▶ To do
Your answer must be the exact lines below, starting with the line with "red teddy bear: [366,461,491,580]" and going on through the line with "green bottle: [138,376,188,514]", both included, with no pictures.

▶ Recorded information
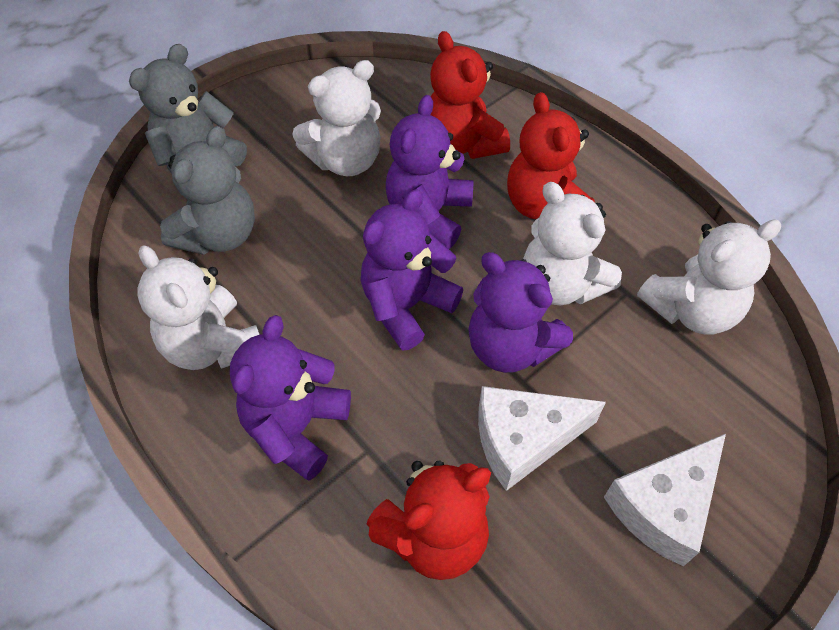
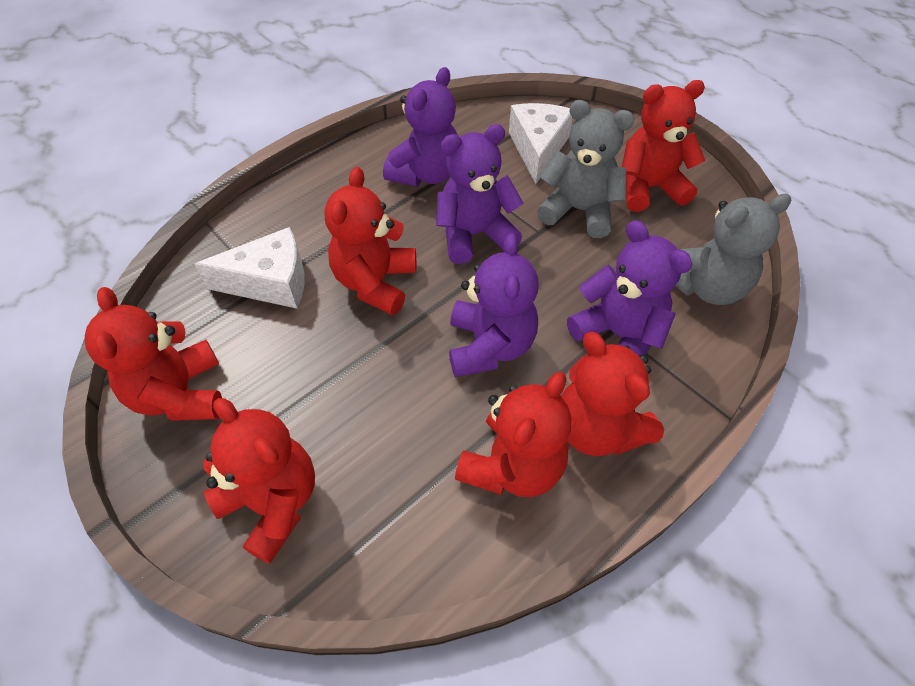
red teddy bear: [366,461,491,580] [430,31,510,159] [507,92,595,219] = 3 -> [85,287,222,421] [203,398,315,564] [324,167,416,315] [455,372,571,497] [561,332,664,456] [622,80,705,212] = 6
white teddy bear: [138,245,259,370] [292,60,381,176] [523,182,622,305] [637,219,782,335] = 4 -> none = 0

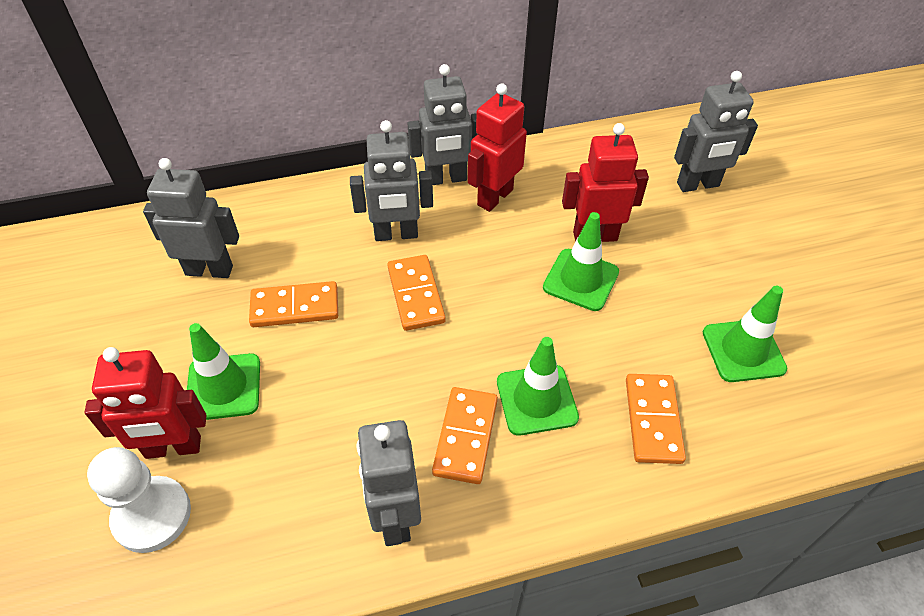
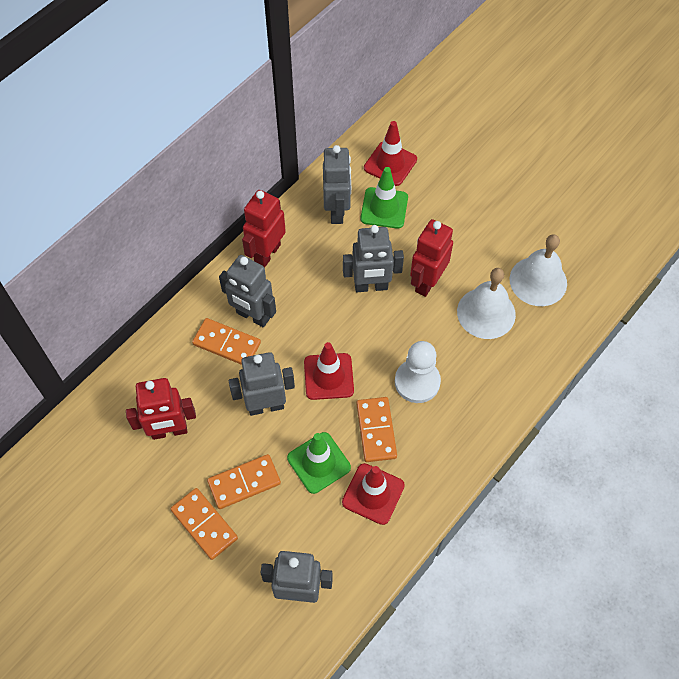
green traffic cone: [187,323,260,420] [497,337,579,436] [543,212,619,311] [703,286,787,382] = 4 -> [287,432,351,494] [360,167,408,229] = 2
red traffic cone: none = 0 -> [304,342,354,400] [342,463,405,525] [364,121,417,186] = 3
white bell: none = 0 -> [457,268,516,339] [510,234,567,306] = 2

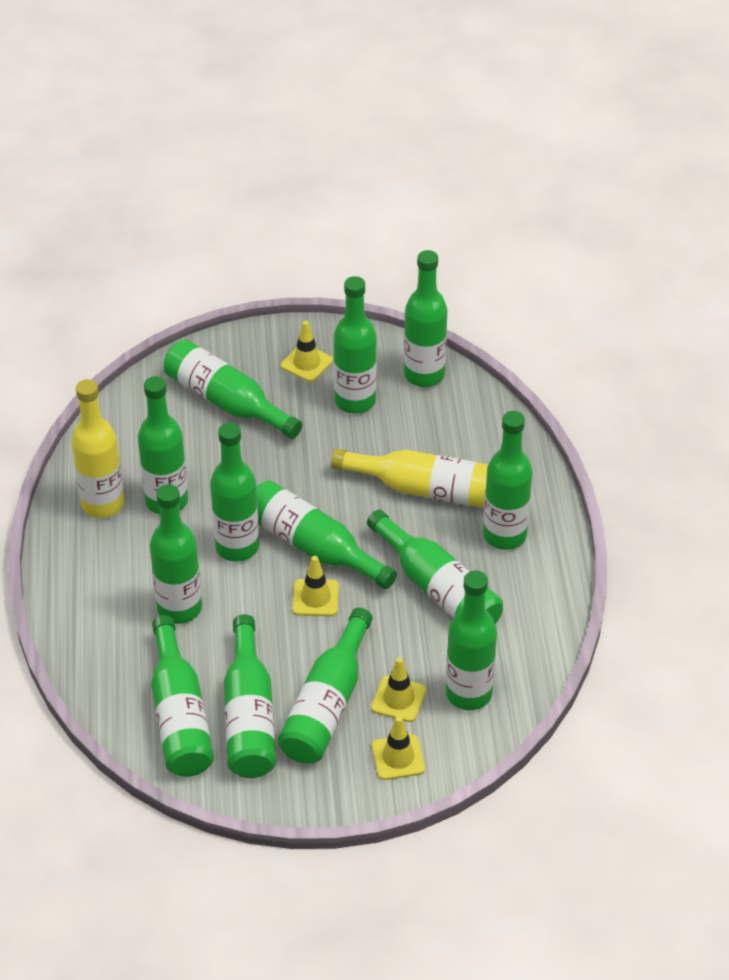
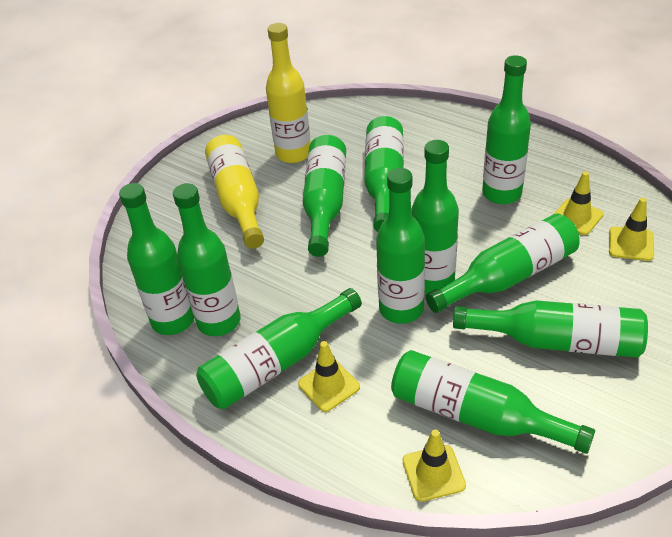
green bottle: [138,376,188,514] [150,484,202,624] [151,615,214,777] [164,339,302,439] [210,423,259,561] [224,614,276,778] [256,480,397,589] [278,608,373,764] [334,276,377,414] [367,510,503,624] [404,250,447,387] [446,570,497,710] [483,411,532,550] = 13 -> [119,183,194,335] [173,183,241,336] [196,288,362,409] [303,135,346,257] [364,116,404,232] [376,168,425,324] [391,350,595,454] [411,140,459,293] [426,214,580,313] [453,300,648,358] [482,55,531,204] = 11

* * *

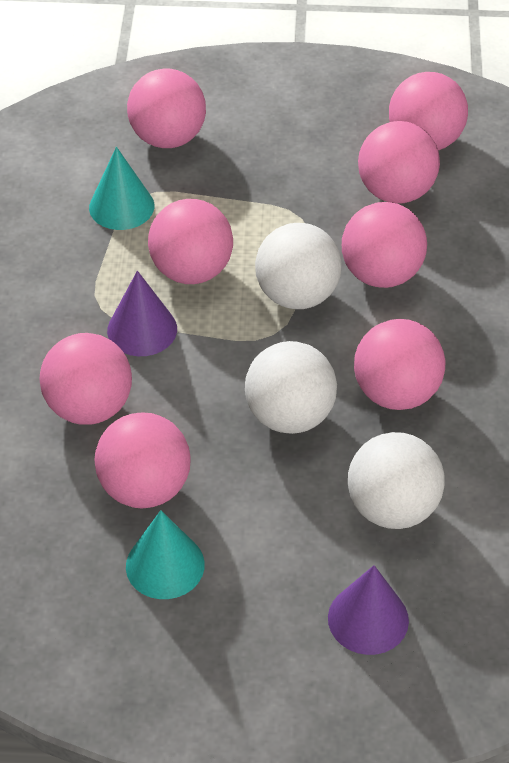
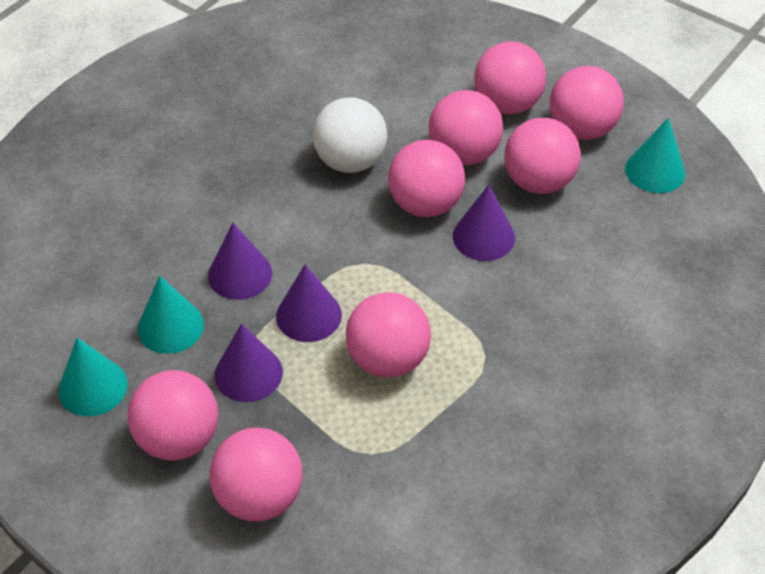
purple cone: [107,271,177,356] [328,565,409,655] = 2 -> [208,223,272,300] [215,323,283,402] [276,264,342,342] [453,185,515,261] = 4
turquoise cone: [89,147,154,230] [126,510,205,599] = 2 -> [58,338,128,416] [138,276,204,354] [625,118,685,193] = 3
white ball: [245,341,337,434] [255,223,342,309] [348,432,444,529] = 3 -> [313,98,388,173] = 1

▶ Exercise output
red teddy bear: [366,461,491,580] [430,31,510,159] [507,92,595,219] = 3 -> [85,287,222,421] [203,398,315,564] [324,167,416,315] [455,372,571,497] [561,332,664,456] [622,80,705,212] = 6
white teddy bear: [138,245,259,370] [292,60,381,176] [523,182,622,305] [637,219,782,335] = 4 -> none = 0

green traffic cone: [187,323,260,420] [497,337,579,436] [543,212,619,311] [703,286,787,382] = 4 -> [287,432,351,494] [360,167,408,229] = 2
red traffic cone: none = 0 -> [304,342,354,400] [342,463,405,525] [364,121,417,186] = 3
white bell: none = 0 -> [457,268,516,339] [510,234,567,306] = 2

green bottle: [138,376,188,514] [150,484,202,624] [151,615,214,777] [164,339,302,439] [210,423,259,561] [224,614,276,778] [256,480,397,589] [278,608,373,764] [334,276,377,414] [367,510,503,624] [404,250,447,387] [446,570,497,710] [483,411,532,550] = 13 -> [119,183,194,335] [173,183,241,336] [196,288,362,409] [303,135,346,257] [364,116,404,232] [376,168,425,324] [391,350,595,454] [411,140,459,293] [426,214,580,313] [453,300,648,358] [482,55,531,204] = 11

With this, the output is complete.